>> Begin Data shown
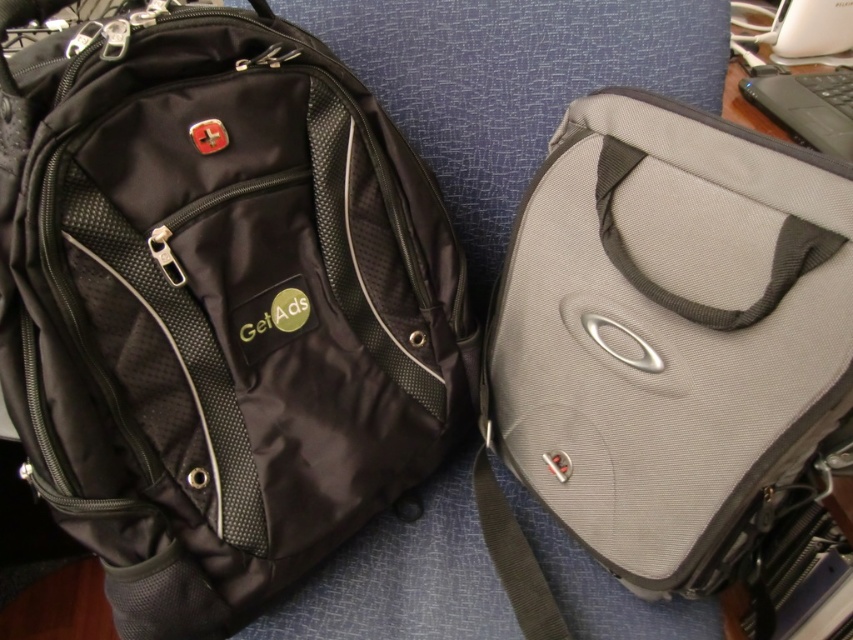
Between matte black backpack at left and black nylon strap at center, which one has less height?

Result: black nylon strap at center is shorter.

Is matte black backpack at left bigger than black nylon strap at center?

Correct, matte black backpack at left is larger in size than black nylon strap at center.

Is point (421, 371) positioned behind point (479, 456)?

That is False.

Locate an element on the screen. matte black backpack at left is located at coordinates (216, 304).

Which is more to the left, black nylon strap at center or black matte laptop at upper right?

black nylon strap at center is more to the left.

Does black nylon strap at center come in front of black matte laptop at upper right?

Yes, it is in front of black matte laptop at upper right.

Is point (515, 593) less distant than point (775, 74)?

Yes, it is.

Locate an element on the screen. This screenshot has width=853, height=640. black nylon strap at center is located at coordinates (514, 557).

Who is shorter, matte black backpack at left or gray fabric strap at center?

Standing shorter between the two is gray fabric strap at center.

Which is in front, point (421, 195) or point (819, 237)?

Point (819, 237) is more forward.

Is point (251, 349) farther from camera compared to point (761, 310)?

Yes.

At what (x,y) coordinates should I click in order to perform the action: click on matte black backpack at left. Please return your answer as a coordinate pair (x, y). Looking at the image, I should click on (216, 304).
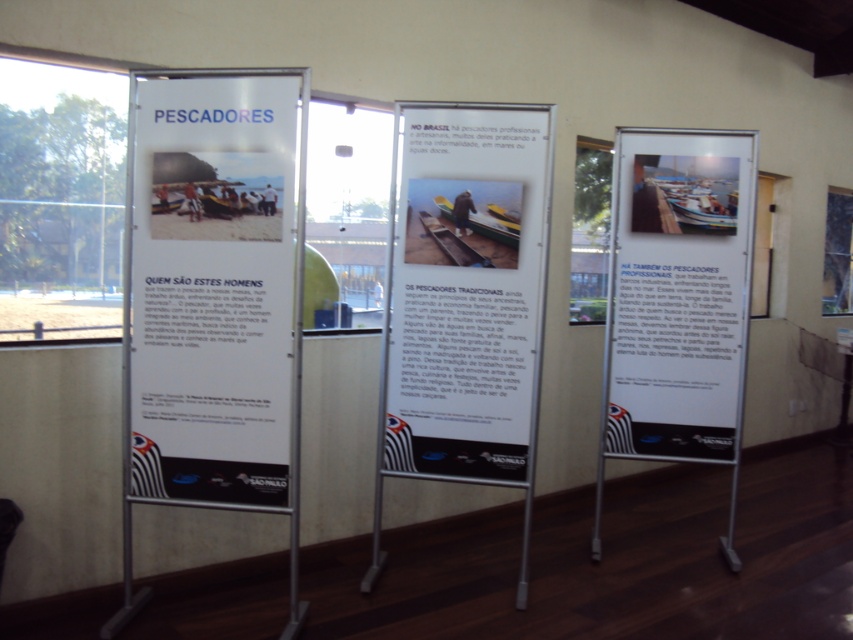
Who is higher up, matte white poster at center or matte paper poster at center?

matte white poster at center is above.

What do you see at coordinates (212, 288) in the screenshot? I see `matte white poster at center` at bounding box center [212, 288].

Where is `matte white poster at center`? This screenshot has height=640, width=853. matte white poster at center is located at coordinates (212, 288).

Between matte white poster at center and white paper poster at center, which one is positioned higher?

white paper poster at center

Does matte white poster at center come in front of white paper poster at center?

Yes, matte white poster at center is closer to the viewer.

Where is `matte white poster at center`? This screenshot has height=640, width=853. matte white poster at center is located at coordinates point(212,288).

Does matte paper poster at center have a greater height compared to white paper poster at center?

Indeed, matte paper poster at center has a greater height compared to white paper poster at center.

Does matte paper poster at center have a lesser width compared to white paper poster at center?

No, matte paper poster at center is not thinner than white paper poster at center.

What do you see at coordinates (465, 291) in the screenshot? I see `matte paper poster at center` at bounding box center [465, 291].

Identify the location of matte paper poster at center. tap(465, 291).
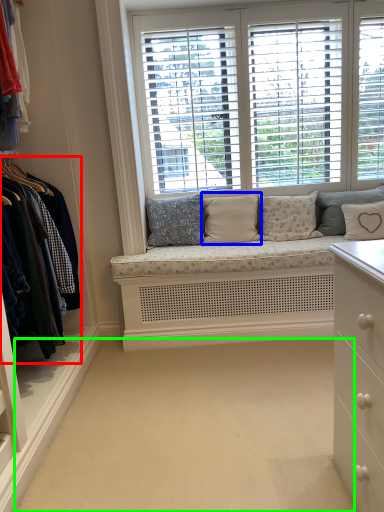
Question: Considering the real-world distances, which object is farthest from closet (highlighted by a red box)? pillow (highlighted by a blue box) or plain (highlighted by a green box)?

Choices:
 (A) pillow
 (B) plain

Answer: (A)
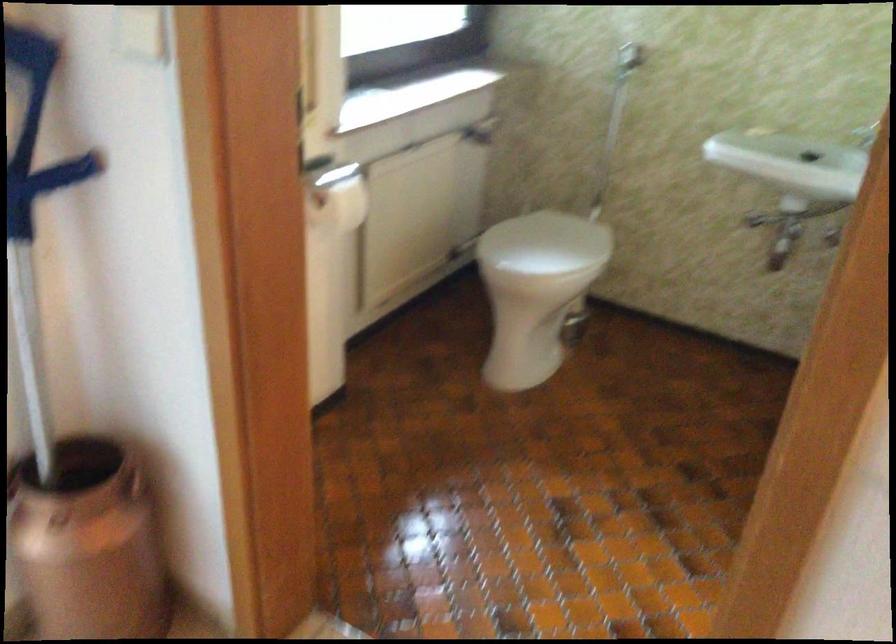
>> End Data shown
To do
Copy the items from the start through the line containing "That is False.", inclusive, and rename every "black nylon strap" to "black leather strap" while leaving all other text unchanged. Omit the pictures.

Exercise answer
Between matte black backpack at left and black leather strap at center, which one has less height?

Result: black leather strap at center is shorter.

Is matte black backpack at left bigger than black leather strap at center?

Correct, matte black backpack at left is larger in size than black leather strap at center.

Is point (421, 371) positioned behind point (479, 456)?

That is False.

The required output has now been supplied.